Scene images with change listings
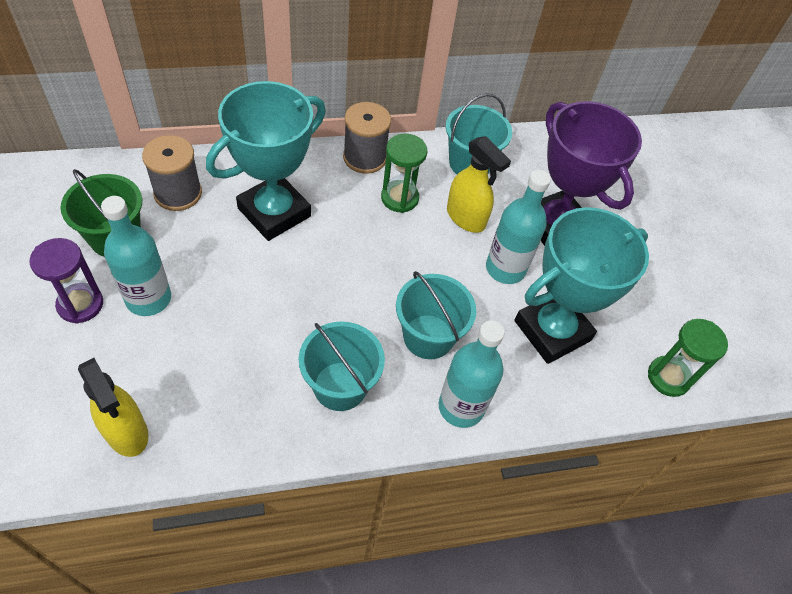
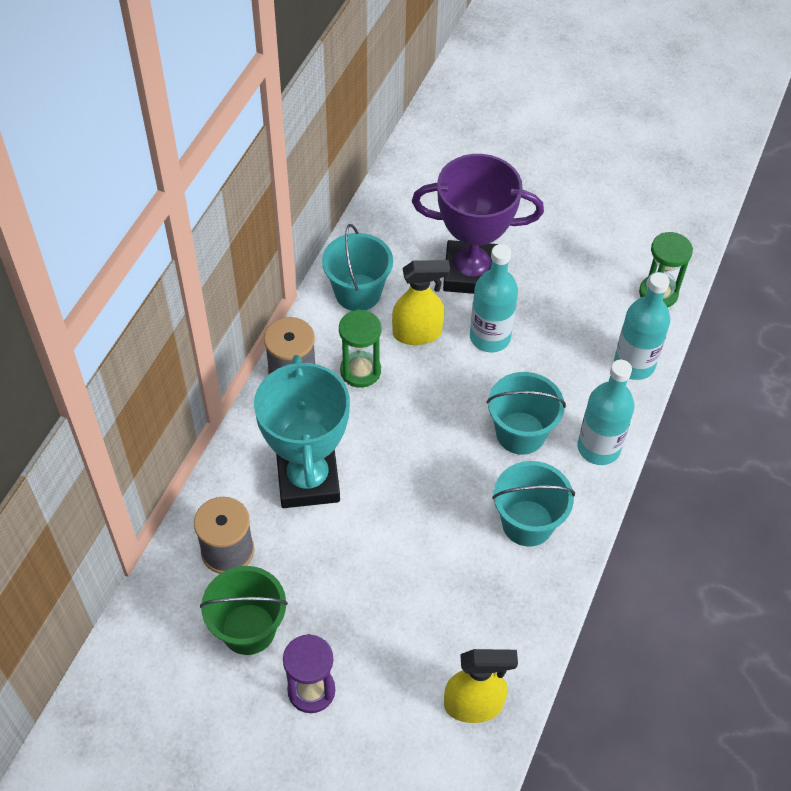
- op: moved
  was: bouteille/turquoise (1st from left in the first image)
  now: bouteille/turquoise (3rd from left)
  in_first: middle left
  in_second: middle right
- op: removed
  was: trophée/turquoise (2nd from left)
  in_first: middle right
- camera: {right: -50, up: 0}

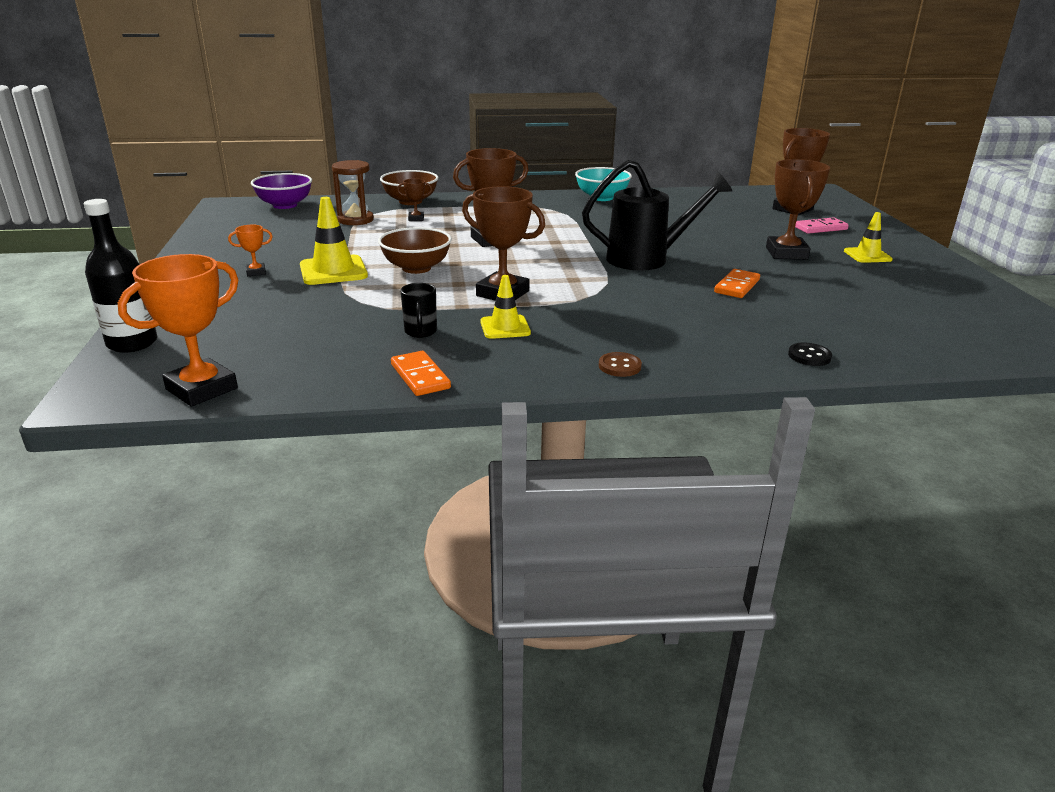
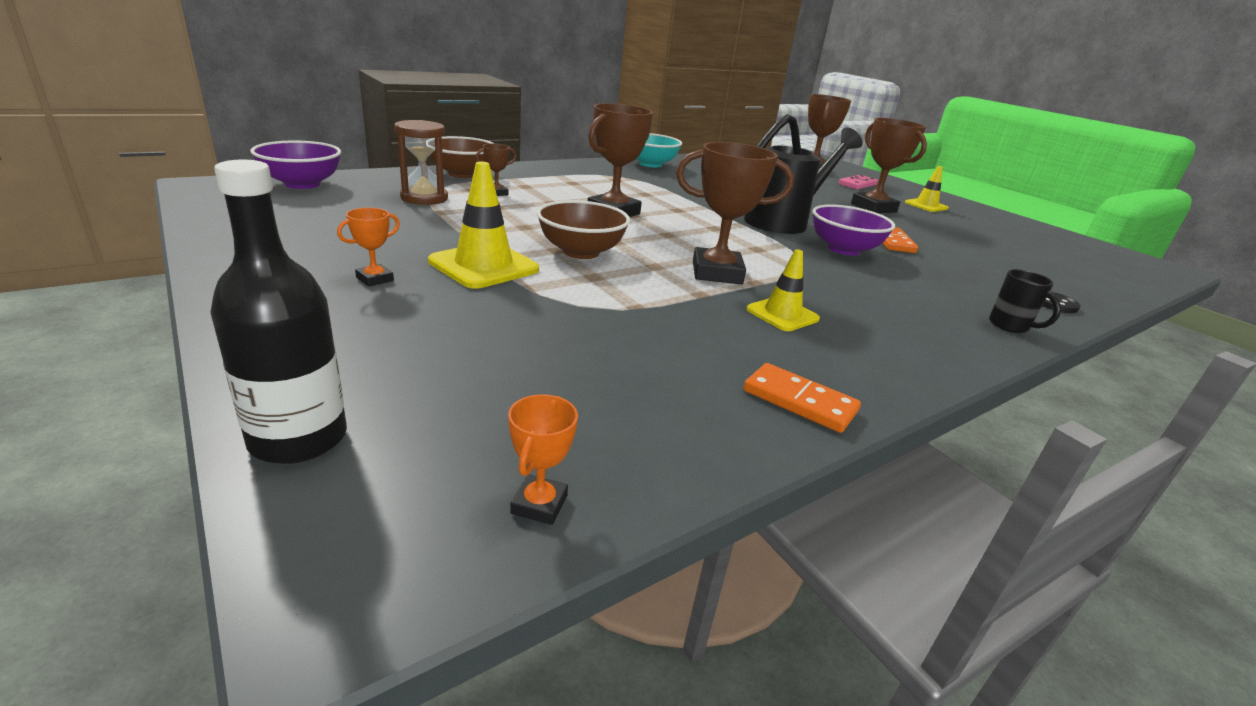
- op: resized
  was: trophée/orange (1st from left in the first image)
  in_first: middle left
  in_second: centre
  ratio: 0.48
- op: added
  now: bol/violet (2nd from left)
  in_second: top right
- op: moved
  was: tasse/noir
  in_first: centre
  in_second: middle right
- op: removed
  was: bouton/marron
  in_first: centre
- camera: {right: -30, up: 0}

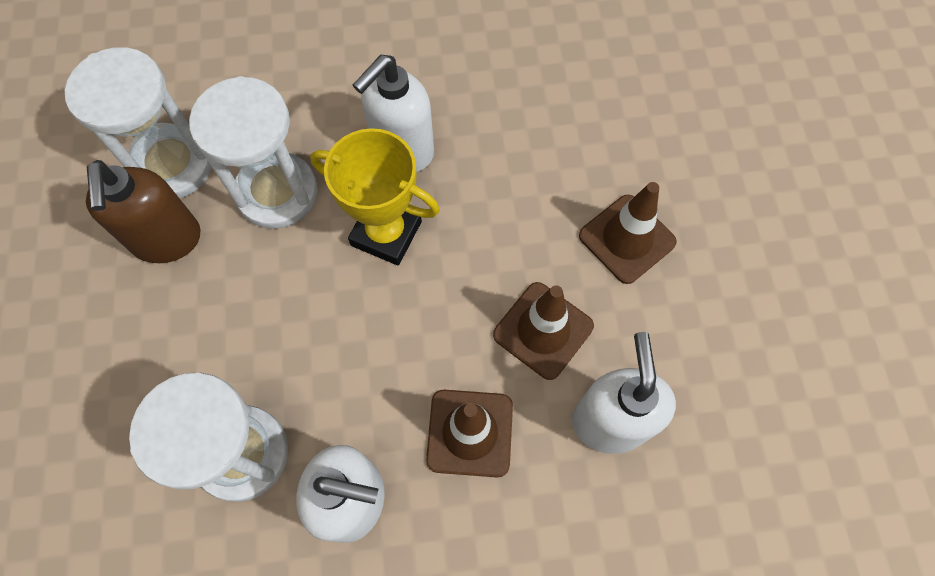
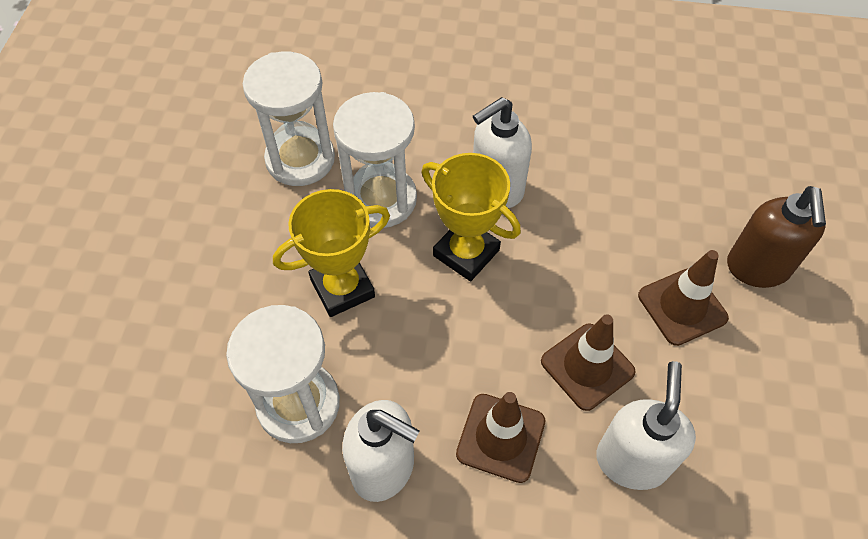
- op: added
  now: trophée/jaune (1st from left)
  in_second: centre
- op: moved
  was: distributeur de savon/marron
  in_first: middle left
  in_second: middle right
- camera: {right: 15, up: -10}

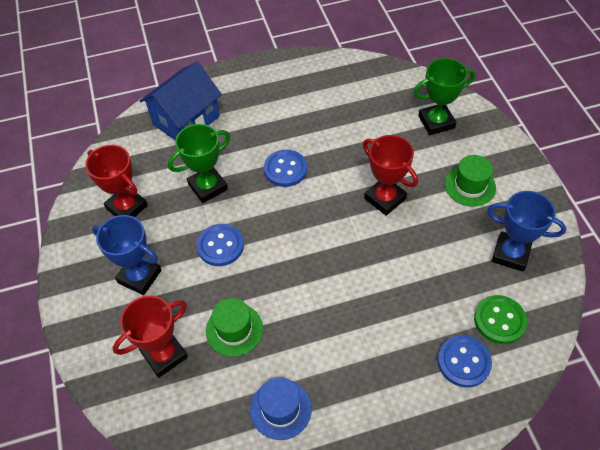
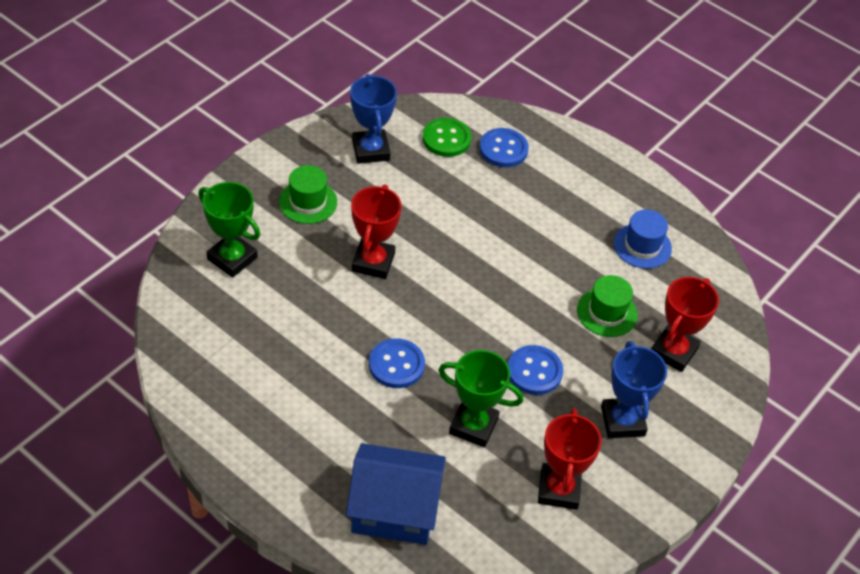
- op: turned
  was: trophée/rouge (2nd from left in the first image)
  in_first: bottom left
  in_second: middle right
  clockwise: -75
- camera: {right: -130, up: -5}

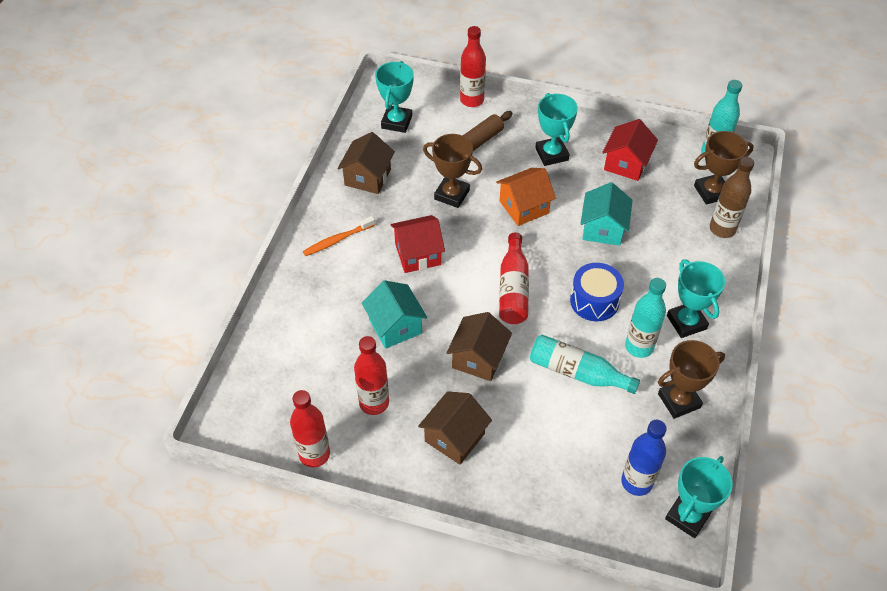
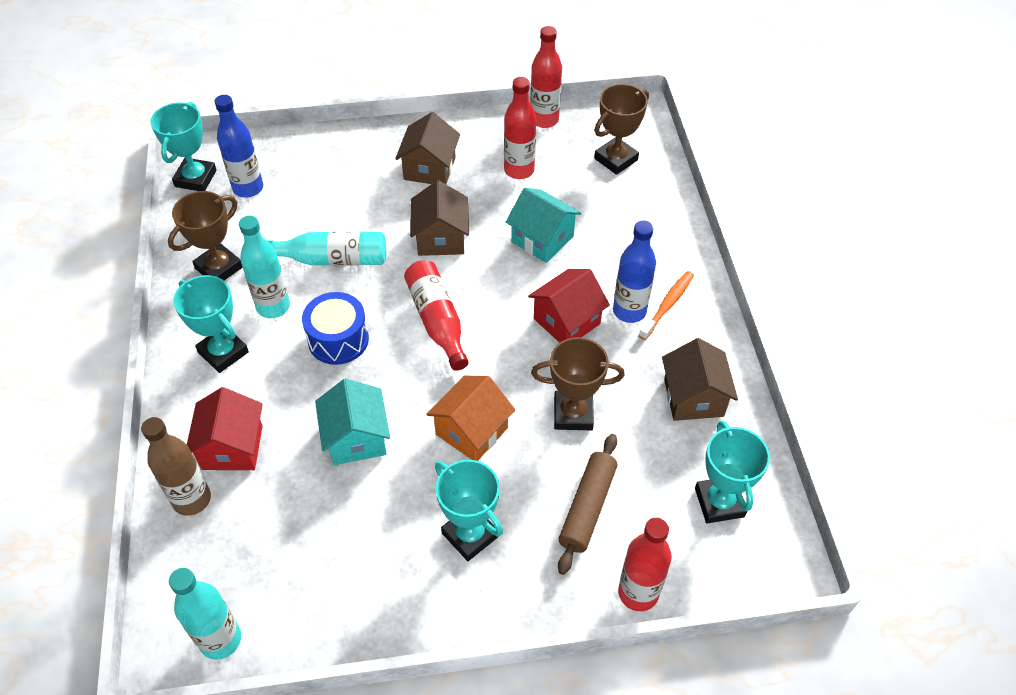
- op: moved
  was: maison/rouge (2nd from left in the first image)
  now: maison/rouge (1st from left)
  in_first: top right
  in_second: middle left
- op: moved
  was: trophée/marron (3rd from left)
  in_first: top right
  in_second: top centre
- op: added
  now: bouteille/bleu (2nd from left)
  in_second: centre
- camera: {right: 155, up: 0}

## TO DO
Out of the preceding entries, pull every line containing the string "turquoise".

## SOLUTION
  was: bouteille/turquoise (1st from left in the first image)
  now: bouteille/turquoise (3rd from left)
  was: trophée/turquoise (2nd from left)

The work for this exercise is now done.